> **Problem statement**: Restate the following data in its entirety, word for word and without images.
*** Given data ***
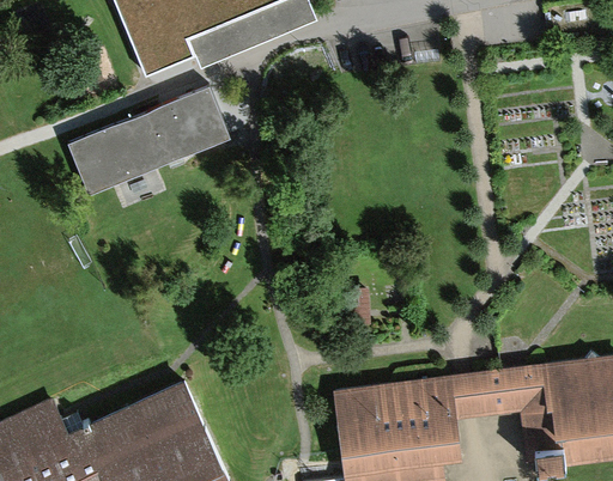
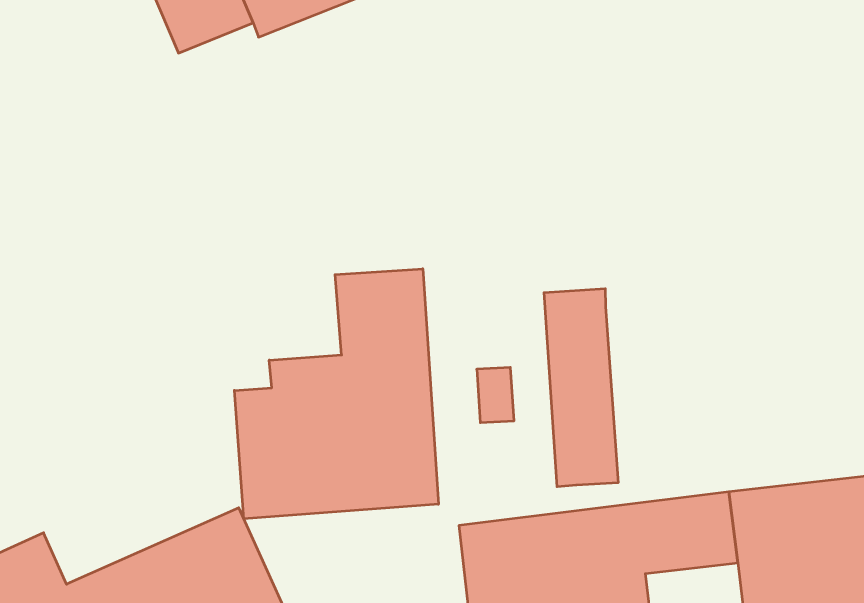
building: [68,80,232,191] -> none
building: none -> [234,269,438,519]
building: none -> [544,289,618,487]

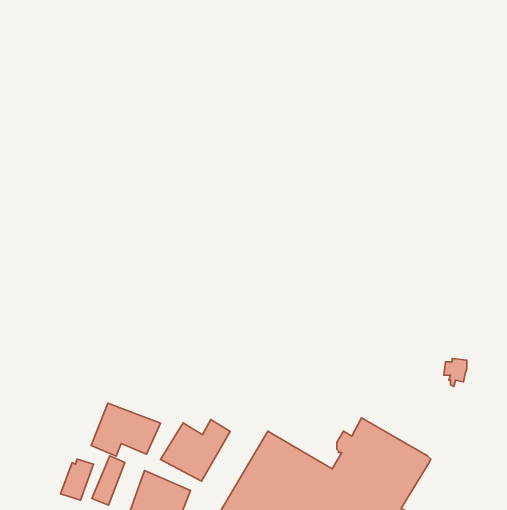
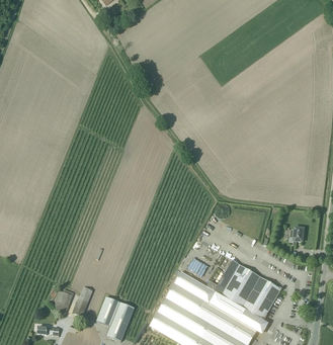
building: [91,403,160,456] -> none
building: [161,420,230,481] -> none

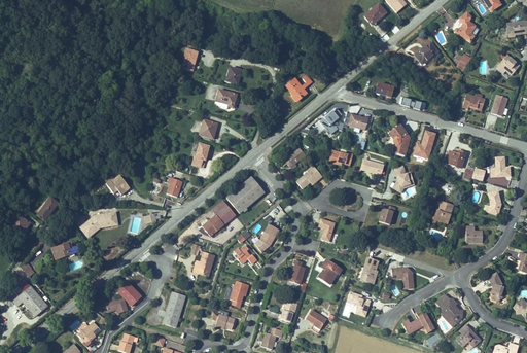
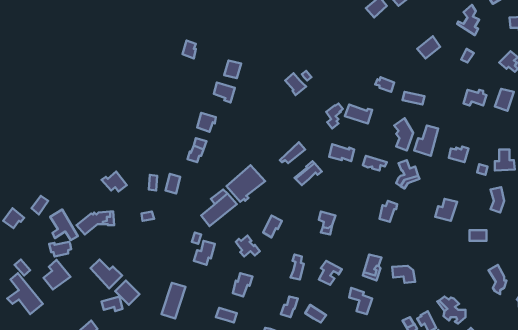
building: none -> [50,210,78,240]
building: none -> [90,260,122,288]
building: none -> [44,260,70,290]

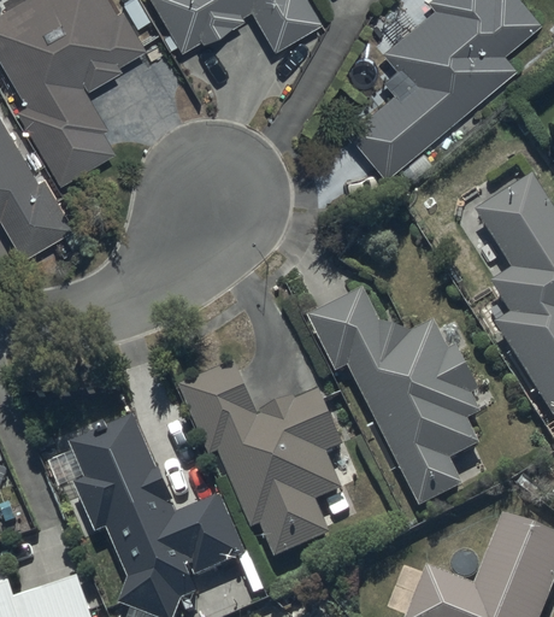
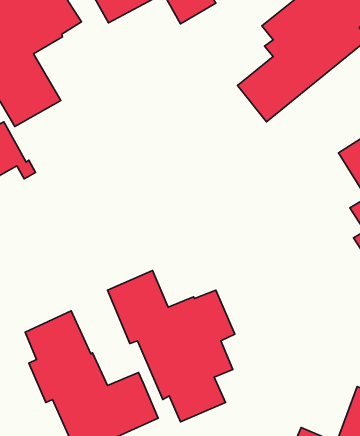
building: [307,287,479,506] -> none

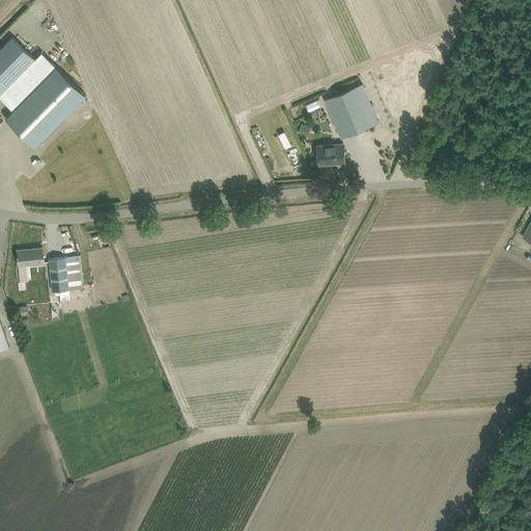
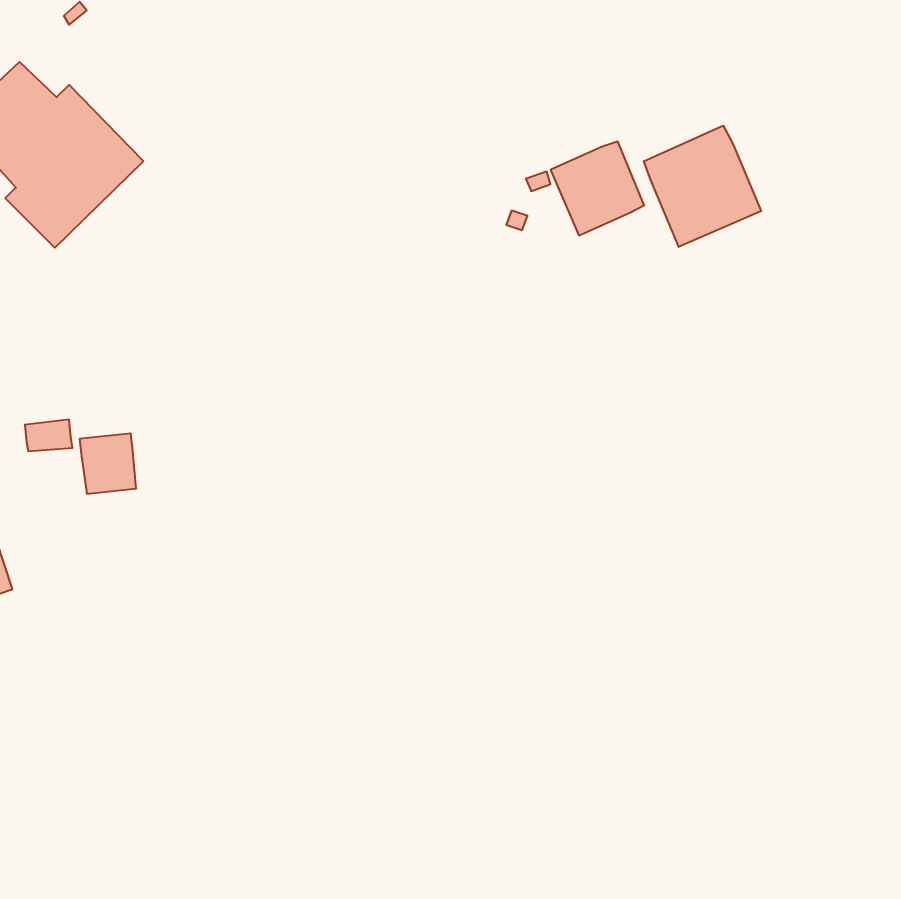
building: none -> [644,126,761,247]
building: [315,145,343,166] -> none

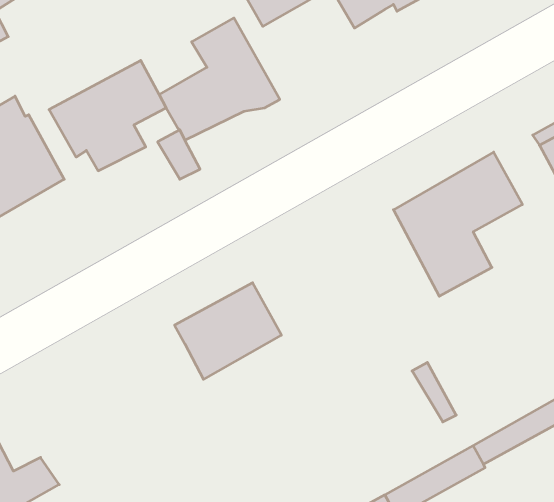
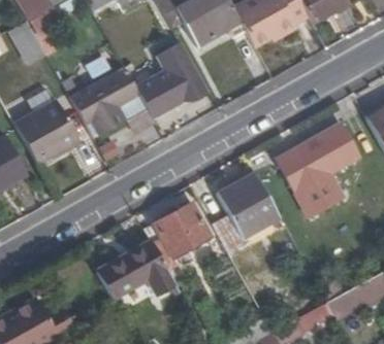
building: none -> [215,170,288,266]
building: none -> [99,239,177,295]

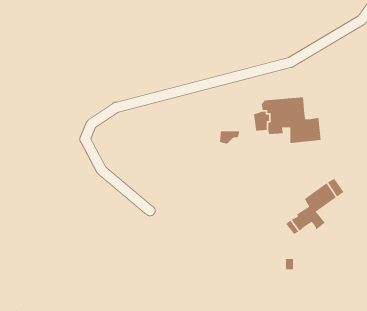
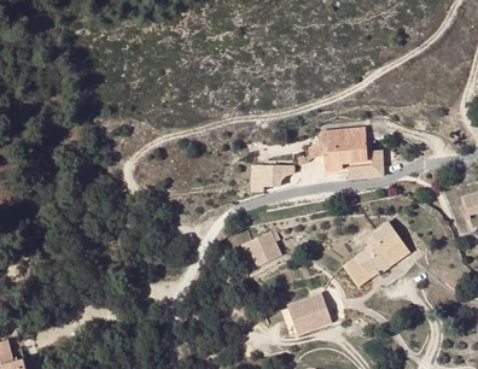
building: none -> [244,233,282,269]
building: none -> [287,294,332,334]

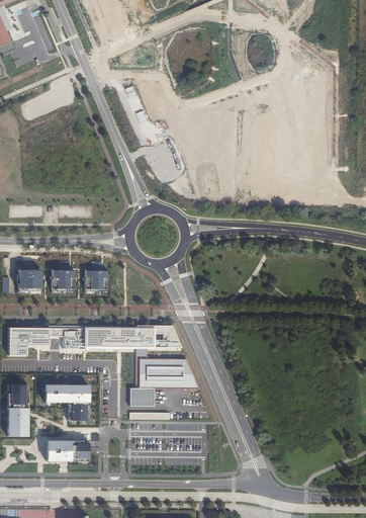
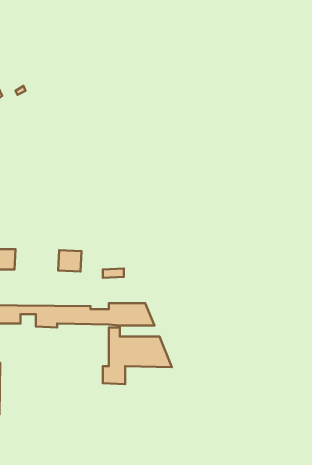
building: [53,271,75,292] -> none
building: [43,384,88,420] -> none
building: [45,440,87,460] -> none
*** End of Given data ***
> **Task solution**:
building: [68,80,232,191] -> none
building: none -> [234,269,438,519]
building: none -> [544,289,618,487]

building: [91,403,160,456] -> none
building: [161,420,230,481] -> none

building: none -> [50,210,78,240]
building: none -> [90,260,122,288]
building: none -> [44,260,70,290]

building: [307,287,479,506] -> none

building: none -> [644,126,761,247]
building: [315,145,343,166] -> none

building: none -> [215,170,288,266]
building: none -> [99,239,177,295]

building: none -> [244,233,282,269]
building: none -> [287,294,332,334]

building: [53,271,75,292] -> none
building: [43,384,88,420] -> none
building: [45,440,87,460] -> none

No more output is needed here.